* _GOAL OF THE EXERCISE_:
Whenever a line in the records below contains "zener", pick it out.

Itemized modification records:
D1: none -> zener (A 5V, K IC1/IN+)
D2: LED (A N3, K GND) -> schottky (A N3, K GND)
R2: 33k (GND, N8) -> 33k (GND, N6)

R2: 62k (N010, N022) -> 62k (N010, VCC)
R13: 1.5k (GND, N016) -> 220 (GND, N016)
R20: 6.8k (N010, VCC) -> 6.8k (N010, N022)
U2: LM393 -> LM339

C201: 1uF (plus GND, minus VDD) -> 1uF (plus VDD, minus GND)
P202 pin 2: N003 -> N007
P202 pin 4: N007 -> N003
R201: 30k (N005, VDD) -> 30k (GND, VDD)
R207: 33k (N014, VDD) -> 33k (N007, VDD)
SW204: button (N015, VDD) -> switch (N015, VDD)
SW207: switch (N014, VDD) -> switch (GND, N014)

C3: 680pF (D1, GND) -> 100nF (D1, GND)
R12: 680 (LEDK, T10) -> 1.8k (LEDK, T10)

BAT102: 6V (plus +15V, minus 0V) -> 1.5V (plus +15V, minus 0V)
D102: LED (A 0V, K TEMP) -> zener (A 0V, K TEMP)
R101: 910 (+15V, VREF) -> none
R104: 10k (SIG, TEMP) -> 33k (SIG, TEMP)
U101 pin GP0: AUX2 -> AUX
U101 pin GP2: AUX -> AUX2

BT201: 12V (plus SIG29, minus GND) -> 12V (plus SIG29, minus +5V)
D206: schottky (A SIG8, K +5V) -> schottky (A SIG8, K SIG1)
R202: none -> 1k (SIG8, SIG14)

* _ANSWER BOX_:
D1: none -> zener (A 5V, K IC1/IN+)
D102: LED (A 0V, K TEMP) -> zener (A 0V, K TEMP)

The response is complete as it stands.